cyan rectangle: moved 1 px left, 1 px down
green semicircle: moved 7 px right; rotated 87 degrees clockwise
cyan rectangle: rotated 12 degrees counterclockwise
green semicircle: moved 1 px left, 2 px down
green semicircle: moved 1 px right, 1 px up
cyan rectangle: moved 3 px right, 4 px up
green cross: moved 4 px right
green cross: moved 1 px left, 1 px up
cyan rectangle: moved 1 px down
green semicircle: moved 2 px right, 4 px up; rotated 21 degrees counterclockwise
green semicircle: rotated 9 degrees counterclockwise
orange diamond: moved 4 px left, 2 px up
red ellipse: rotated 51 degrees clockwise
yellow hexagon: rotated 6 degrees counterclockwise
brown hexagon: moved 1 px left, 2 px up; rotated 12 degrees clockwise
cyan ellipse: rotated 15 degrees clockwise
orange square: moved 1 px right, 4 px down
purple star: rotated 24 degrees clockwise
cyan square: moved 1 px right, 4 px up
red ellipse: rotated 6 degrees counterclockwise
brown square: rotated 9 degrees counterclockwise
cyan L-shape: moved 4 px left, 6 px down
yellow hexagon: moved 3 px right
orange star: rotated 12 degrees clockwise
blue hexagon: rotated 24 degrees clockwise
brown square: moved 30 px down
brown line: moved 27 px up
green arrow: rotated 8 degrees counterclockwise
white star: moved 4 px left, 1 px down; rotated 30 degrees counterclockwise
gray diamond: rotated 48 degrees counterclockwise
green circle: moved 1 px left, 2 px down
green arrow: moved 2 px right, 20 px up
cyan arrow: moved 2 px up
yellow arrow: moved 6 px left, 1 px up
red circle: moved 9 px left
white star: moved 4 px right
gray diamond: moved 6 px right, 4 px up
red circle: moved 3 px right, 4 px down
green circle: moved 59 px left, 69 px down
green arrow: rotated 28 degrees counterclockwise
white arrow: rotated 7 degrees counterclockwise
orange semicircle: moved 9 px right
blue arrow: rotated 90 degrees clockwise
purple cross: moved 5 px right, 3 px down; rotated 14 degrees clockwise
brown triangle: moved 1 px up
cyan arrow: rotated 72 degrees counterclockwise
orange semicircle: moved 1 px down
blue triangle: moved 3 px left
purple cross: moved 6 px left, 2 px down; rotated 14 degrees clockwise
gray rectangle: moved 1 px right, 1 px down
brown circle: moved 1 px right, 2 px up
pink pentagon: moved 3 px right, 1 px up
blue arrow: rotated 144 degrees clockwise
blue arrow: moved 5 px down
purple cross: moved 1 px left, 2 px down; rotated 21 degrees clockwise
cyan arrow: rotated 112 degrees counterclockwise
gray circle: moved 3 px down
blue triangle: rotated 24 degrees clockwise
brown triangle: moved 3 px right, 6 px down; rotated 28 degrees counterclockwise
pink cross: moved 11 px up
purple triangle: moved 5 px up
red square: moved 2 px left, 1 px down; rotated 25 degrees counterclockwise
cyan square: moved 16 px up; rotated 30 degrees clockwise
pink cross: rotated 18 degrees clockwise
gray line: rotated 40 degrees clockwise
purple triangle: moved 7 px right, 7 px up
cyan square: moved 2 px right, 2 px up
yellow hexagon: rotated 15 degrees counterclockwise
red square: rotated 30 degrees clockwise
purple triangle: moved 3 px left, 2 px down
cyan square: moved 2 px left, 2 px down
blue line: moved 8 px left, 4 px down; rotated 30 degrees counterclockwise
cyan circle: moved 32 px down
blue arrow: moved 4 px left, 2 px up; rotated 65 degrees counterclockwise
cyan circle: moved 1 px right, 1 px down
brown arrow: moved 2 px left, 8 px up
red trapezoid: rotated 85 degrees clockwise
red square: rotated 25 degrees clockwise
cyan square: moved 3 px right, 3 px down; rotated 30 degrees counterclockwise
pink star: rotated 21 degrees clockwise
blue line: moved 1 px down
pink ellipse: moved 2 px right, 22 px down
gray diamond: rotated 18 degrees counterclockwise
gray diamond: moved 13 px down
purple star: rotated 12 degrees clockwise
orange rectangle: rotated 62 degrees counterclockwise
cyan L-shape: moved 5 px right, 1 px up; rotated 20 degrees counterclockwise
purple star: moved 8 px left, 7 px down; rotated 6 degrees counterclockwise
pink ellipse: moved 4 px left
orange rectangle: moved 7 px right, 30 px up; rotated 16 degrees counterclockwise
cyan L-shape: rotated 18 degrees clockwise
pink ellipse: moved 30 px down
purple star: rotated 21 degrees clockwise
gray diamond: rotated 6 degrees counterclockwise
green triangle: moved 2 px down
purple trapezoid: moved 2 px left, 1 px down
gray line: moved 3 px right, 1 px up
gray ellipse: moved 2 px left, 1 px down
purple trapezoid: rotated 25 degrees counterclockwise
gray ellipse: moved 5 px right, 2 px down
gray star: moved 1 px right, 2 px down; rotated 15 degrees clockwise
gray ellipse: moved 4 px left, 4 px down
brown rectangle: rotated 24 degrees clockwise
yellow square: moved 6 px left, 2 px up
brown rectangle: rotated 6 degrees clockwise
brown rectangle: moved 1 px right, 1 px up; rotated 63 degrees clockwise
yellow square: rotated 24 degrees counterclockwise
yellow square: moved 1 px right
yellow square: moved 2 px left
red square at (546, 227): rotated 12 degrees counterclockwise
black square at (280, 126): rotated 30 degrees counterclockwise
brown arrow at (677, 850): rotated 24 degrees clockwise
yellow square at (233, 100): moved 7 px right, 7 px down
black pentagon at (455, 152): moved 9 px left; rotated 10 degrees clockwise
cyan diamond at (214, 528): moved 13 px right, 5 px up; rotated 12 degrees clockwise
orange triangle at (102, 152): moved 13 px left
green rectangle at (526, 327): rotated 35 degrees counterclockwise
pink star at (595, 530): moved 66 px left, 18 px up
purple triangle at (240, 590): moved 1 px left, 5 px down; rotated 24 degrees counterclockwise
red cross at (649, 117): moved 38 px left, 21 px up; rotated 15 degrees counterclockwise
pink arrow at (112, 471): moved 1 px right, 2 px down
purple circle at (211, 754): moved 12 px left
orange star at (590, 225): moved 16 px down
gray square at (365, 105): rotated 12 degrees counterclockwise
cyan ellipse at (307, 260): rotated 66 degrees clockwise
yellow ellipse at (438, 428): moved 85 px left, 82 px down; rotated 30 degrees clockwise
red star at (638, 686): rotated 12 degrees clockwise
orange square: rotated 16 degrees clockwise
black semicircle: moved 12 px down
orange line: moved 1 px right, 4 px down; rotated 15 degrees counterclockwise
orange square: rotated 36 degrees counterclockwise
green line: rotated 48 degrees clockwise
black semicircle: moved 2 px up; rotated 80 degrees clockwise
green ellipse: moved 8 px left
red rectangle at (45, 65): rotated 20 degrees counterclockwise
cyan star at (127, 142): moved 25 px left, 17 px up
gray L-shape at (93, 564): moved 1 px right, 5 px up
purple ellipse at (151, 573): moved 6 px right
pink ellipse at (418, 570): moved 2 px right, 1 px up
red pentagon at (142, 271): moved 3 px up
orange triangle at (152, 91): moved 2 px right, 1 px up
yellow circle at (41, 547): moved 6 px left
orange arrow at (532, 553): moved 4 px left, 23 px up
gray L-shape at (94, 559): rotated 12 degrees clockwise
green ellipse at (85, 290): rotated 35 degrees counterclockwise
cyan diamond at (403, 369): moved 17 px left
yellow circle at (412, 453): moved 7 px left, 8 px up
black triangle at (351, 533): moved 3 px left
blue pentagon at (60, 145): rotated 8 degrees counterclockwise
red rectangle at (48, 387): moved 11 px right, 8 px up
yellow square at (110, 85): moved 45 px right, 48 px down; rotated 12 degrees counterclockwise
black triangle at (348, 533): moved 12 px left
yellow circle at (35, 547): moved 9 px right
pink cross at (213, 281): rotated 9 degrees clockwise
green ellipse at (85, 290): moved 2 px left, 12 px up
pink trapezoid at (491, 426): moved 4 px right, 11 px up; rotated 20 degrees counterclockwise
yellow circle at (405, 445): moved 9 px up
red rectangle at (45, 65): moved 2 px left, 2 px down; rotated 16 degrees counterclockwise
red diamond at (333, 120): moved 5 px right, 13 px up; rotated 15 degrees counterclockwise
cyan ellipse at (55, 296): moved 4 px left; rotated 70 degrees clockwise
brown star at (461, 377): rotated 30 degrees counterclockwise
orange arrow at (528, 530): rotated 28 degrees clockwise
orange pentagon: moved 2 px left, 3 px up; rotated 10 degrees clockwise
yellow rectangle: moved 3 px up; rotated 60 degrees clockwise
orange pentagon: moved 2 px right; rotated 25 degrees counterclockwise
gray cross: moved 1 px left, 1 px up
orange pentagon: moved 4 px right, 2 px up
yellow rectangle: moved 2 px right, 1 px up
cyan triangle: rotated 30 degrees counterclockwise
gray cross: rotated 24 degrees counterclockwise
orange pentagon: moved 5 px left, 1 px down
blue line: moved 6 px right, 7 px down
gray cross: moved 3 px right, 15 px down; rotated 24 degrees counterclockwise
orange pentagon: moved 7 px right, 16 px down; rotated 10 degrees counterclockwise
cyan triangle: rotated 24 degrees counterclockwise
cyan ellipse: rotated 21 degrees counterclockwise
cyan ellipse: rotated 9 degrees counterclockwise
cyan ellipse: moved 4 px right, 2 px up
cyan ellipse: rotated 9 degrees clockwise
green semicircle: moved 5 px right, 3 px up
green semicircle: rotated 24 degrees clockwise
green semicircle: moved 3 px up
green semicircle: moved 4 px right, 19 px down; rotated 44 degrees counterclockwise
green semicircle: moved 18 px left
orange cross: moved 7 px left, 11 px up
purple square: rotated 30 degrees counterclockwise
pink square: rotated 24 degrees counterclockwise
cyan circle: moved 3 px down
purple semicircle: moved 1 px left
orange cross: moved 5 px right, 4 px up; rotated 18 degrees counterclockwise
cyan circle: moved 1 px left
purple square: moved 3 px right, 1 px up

★ ★ ★ ★ ★ ★ ★

▸ **指示**
上の行のうち、最初の行から「blue hexagon: rotated 24 degrees clockwise」を含む行までを、両端の行も含めて、1行を1つの文字列とするJSONのリストにまとめる。空行は入れない。

▸ **最終結果**
[
  "cyan rectangle: moved 1 px left, 1 px down",
  "green semicircle: moved 7 px right; rotated 87 degrees clockwise",
  "cyan rectangle: rotated 12 degrees counterclockwise",
  "green semicircle: moved 1 px left, 2 px down",
  "green semicircle: moved 1 px right, 1 px up",
  "cyan rectangle: moved 3 px right, 4 px up",
  "green cross: moved 4 px right",
  "green cross: moved 1 px left, 1 px up",
  "cyan rectangle: moved 1 px down",
  "green semicircle: moved 2 px right, 4 px up; rotated 21 degrees counterclockwise",
  "green semicircle: rotated 9 degrees counterclockwise",
  "orange diamond: moved 4 px left, 2 px up",
  "red ellipse: rotated 51 degrees clockwise",
  "yellow hexagon: rotated 6 degrees counterclockwise",
  "brown hexagon: moved 1 px left, 2 px up; rotated 12 degrees clockwise",
  "cyan ellipse: rotated 15 degrees clockwise",
  "orange square: moved 1 px right, 4 px down",
  "purple star: rotated 24 degrees clockwise",
  "cyan square: moved 1 px right, 4 px up",
  "red ellipse: rotated 6 degrees counterclockwise",
  "brown square: rotated 9 degrees counterclockwise",
  "cyan L-shape: moved 4 px left, 6 px down",
  "yellow hexagon: moved 3 px right",
  "orange star: rotated 12 degrees clockwise",
  "blue hexagon: rotated 24 degrees clockwise"
]